ASSIGNMENT -> Start at the line in the entries below that contains "(405, 219) = (547, 205): none -> blue bell", stop at the line that contains "camera: 20 degrees left, 10 degrees up", and output exactly the lines in that span, both ends included.

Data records
-.-.-

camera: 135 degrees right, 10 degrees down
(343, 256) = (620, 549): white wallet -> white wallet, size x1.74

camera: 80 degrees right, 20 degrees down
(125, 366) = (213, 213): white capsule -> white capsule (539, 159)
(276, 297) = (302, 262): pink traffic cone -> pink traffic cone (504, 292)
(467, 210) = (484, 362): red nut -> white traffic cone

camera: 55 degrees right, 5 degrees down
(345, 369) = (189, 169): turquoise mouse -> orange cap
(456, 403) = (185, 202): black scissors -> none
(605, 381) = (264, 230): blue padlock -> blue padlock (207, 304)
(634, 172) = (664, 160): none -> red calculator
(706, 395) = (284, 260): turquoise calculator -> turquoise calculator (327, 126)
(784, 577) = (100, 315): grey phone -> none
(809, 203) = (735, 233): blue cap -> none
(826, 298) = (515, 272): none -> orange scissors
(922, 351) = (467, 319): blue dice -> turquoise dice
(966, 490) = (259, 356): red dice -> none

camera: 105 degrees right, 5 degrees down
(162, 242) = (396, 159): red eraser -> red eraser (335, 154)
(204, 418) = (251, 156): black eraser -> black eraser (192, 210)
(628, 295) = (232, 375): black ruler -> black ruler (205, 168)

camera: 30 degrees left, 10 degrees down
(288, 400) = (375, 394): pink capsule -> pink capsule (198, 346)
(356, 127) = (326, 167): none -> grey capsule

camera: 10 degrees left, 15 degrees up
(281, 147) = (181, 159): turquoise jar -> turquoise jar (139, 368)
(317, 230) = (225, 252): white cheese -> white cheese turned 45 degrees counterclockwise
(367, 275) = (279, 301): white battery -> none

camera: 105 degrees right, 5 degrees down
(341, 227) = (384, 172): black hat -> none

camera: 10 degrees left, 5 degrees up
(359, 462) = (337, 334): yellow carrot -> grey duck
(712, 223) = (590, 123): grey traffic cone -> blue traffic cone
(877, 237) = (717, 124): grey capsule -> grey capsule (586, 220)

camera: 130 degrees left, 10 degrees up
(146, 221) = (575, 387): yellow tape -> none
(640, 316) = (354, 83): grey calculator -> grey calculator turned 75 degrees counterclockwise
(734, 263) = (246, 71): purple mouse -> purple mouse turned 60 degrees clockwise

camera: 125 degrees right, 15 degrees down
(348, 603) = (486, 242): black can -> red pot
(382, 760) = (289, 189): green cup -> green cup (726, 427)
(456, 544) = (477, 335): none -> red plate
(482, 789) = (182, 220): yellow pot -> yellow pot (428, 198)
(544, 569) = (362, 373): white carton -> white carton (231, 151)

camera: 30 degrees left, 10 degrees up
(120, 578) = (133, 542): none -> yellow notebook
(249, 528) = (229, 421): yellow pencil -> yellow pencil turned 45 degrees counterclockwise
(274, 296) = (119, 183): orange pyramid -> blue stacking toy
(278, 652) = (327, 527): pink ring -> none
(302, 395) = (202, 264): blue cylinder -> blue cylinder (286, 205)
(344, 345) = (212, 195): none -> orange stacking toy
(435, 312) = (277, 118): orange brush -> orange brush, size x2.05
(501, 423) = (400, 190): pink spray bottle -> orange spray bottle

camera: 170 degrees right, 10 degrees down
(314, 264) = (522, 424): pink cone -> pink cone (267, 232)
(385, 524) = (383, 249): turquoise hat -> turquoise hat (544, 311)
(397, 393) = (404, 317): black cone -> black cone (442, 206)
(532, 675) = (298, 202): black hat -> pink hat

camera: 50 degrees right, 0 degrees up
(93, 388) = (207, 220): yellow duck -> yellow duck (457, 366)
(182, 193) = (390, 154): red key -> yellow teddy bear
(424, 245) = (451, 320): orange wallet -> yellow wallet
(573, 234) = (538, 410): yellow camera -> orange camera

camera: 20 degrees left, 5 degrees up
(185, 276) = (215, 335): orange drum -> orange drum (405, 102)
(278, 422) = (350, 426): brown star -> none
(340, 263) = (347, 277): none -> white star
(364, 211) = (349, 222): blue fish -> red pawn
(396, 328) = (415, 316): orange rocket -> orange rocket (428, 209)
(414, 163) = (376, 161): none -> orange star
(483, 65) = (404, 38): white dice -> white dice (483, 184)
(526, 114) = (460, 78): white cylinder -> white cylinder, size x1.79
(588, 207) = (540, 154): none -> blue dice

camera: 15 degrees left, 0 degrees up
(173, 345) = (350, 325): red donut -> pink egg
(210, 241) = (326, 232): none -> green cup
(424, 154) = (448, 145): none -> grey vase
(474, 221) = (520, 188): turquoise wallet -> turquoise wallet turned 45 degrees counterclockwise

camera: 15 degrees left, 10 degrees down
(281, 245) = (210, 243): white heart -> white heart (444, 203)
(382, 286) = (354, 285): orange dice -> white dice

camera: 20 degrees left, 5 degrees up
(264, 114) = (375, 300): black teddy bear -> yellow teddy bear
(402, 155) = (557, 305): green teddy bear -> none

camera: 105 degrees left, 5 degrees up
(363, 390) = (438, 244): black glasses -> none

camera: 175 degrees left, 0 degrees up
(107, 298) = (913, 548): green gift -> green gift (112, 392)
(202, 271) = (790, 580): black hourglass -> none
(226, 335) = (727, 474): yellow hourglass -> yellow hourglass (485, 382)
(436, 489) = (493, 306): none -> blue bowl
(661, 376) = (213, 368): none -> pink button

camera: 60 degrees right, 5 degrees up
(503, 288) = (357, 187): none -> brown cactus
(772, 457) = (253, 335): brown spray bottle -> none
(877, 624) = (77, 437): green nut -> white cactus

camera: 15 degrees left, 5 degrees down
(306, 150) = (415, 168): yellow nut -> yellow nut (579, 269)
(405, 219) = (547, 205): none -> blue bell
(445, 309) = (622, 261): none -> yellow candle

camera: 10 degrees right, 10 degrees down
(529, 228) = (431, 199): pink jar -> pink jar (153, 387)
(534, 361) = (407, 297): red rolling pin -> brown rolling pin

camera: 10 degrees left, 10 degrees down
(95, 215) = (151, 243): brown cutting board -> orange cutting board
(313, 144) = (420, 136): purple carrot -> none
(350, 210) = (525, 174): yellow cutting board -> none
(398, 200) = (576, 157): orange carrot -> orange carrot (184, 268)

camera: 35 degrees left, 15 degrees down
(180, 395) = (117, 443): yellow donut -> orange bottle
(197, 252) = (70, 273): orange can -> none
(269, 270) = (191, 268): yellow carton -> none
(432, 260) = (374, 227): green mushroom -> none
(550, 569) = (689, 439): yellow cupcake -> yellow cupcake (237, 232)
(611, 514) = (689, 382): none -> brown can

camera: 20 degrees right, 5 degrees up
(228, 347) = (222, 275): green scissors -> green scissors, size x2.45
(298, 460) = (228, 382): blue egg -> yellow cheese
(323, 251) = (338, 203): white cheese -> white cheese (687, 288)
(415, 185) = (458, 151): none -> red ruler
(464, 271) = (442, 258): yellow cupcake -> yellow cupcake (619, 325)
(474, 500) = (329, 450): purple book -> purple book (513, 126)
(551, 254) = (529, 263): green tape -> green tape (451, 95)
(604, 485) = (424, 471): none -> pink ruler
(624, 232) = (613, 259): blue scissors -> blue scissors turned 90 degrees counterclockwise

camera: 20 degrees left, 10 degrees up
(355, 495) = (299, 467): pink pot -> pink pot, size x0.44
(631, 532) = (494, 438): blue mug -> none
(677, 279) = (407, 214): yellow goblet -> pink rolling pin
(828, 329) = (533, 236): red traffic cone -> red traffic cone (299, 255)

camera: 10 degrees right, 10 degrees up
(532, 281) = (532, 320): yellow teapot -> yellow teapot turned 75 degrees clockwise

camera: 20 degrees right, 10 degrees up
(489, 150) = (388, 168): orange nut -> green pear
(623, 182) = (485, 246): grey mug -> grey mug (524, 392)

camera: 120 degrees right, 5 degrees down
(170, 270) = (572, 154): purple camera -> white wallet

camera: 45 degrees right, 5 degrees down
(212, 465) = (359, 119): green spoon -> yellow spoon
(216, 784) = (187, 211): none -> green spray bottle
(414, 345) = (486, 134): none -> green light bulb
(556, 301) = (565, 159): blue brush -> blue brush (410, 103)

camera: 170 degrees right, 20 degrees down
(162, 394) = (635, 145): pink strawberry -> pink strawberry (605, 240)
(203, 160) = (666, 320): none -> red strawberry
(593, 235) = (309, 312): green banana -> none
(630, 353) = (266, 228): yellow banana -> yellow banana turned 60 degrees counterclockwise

-.-.-

OUTPUT OF THE TASK ->
(405, 219) = (547, 205): none -> blue bell
(445, 309) = (622, 261): none -> yellow candle

camera: 10 degrees right, 10 degrees down
(529, 228) = (431, 199): pink jar -> pink jar (153, 387)
(534, 361) = (407, 297): red rolling pin -> brown rolling pin

camera: 10 degrees left, 10 degrees down
(95, 215) = (151, 243): brown cutting board -> orange cutting board
(313, 144) = (420, 136): purple carrot -> none
(350, 210) = (525, 174): yellow cutting board -> none
(398, 200) = (576, 157): orange carrot -> orange carrot (184, 268)

camera: 35 degrees left, 15 degrees down
(180, 395) = (117, 443): yellow donut -> orange bottle
(197, 252) = (70, 273): orange can -> none
(269, 270) = (191, 268): yellow carton -> none
(432, 260) = (374, 227): green mushroom -> none
(550, 569) = (689, 439): yellow cupcake -> yellow cupcake (237, 232)
(611, 514) = (689, 382): none -> brown can

camera: 20 degrees right, 5 degrees up
(228, 347) = (222, 275): green scissors -> green scissors, size x2.45
(298, 460) = (228, 382): blue egg -> yellow cheese
(323, 251) = (338, 203): white cheese -> white cheese (687, 288)
(415, 185) = (458, 151): none -> red ruler
(464, 271) = (442, 258): yellow cupcake -> yellow cupcake (619, 325)
(474, 500) = (329, 450): purple book -> purple book (513, 126)
(551, 254) = (529, 263): green tape -> green tape (451, 95)
(604, 485) = (424, 471): none -> pink ruler
(624, 232) = (613, 259): blue scissors -> blue scissors turned 90 degrees counterclockwise

camera: 20 degrees left, 10 degrees up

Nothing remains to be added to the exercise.